■ **YOUR ASSIGNMENT**: Go through the records and copy each line where the string "left" occurs.

Records drawn from a dataset
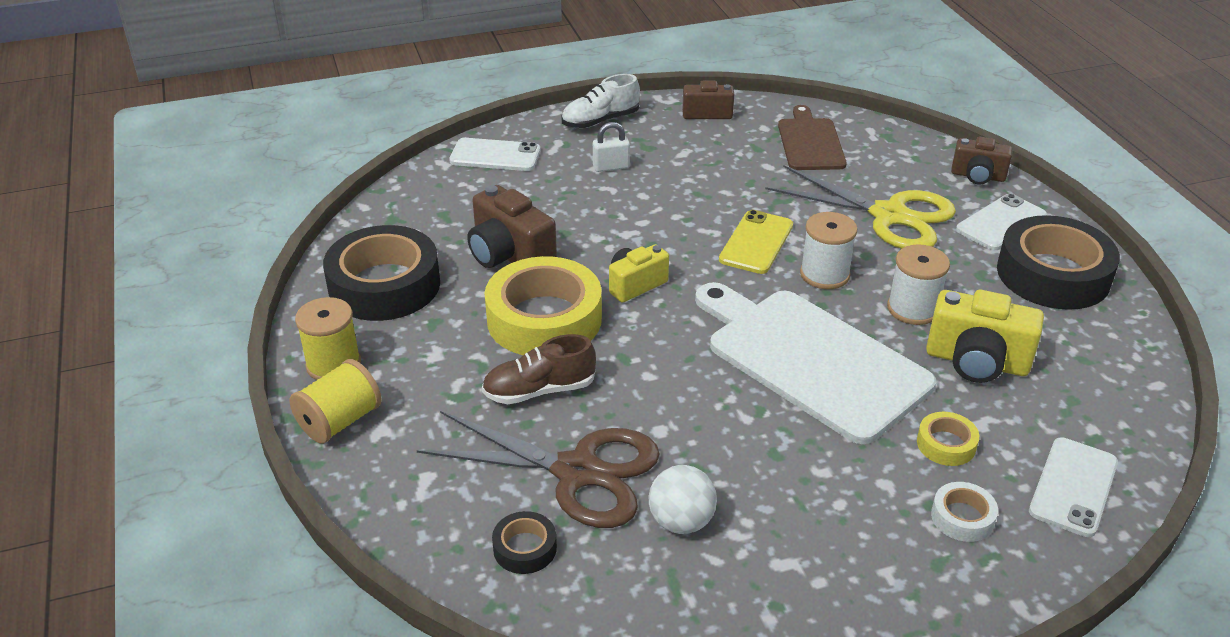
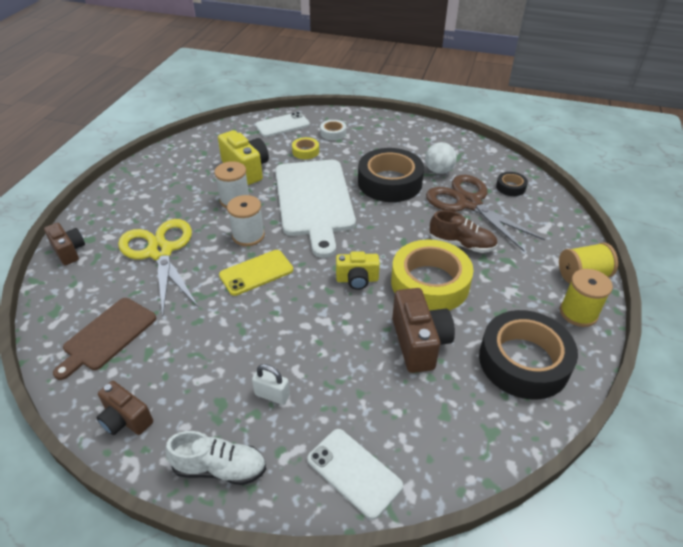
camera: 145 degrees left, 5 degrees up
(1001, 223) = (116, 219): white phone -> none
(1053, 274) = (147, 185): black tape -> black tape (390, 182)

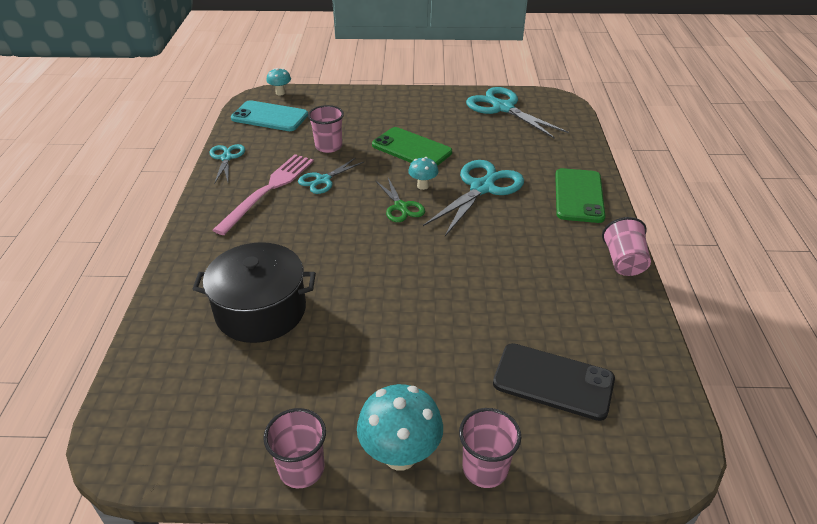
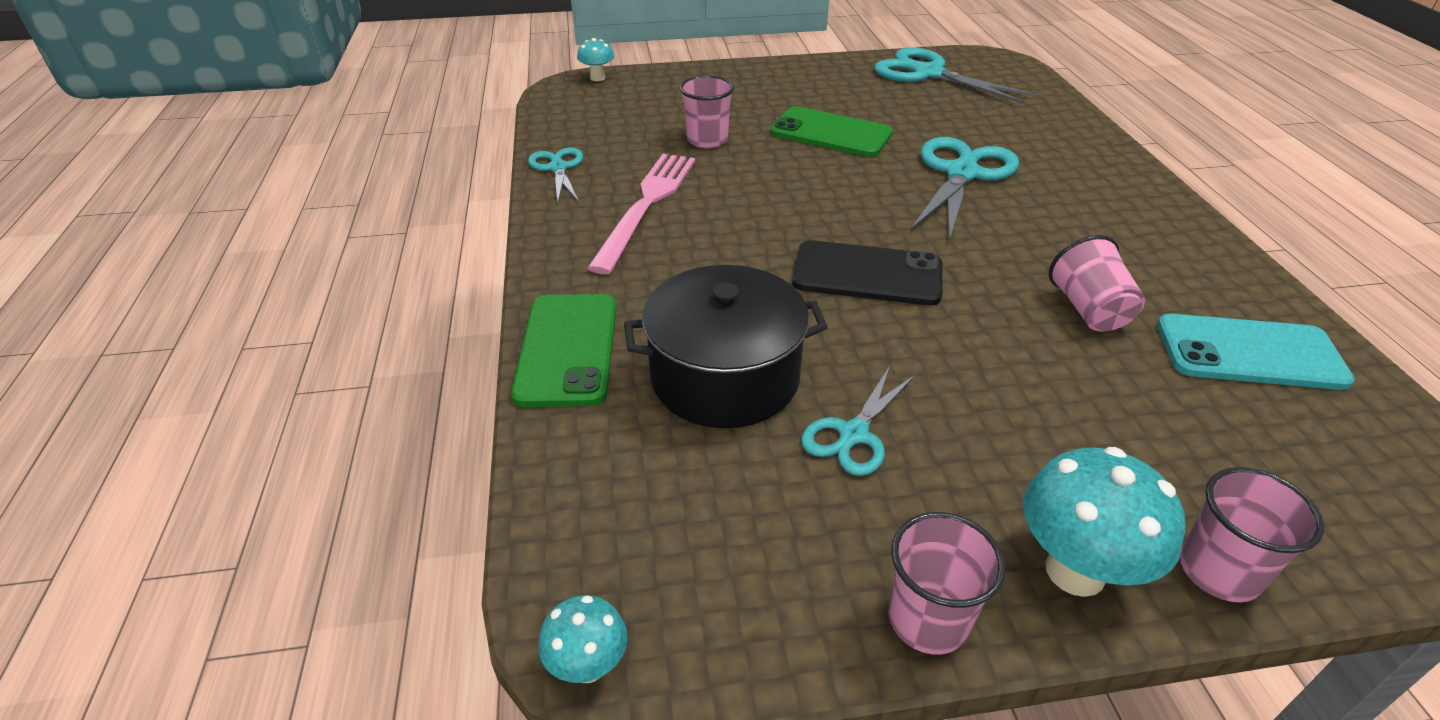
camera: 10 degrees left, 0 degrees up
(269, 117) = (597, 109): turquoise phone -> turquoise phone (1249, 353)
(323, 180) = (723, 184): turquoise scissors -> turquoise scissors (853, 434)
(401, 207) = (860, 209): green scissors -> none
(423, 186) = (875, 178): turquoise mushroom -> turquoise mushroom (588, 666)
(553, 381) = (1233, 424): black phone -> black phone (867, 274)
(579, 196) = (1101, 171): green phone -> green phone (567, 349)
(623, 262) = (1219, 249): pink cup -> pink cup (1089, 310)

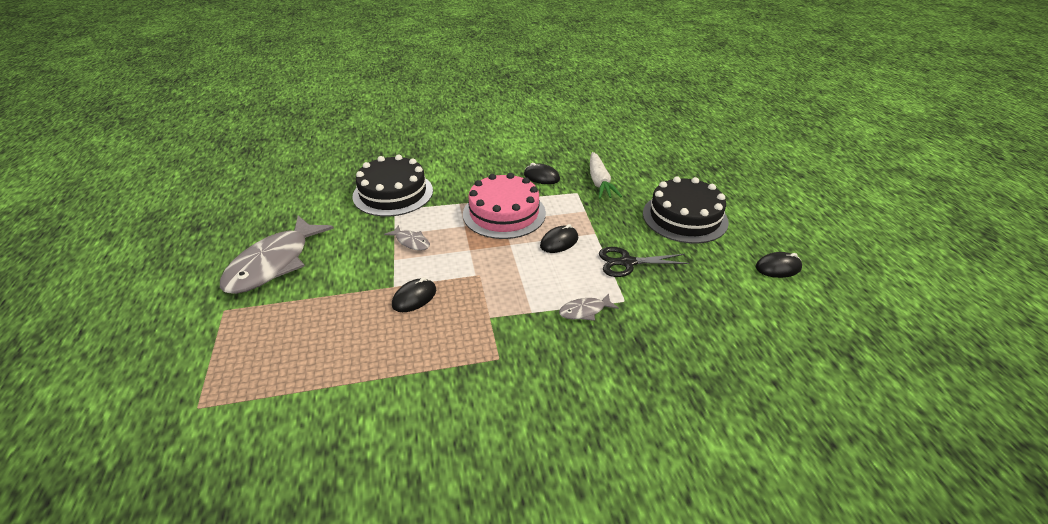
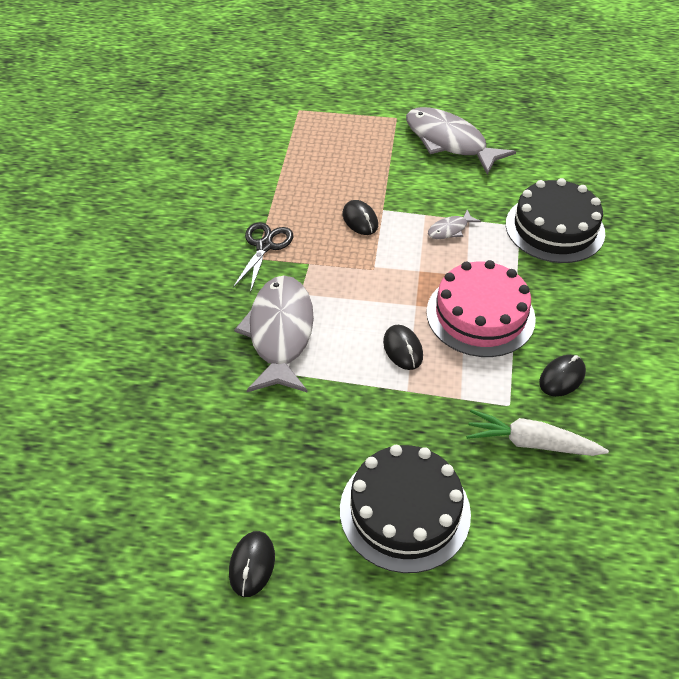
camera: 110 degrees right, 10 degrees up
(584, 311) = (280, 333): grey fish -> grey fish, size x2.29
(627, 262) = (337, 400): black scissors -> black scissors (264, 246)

■ **EXERCISE ANSWER**:
camera: 145 degrees left, 5 degrees up
camera: 10 degrees left, 0 degrees up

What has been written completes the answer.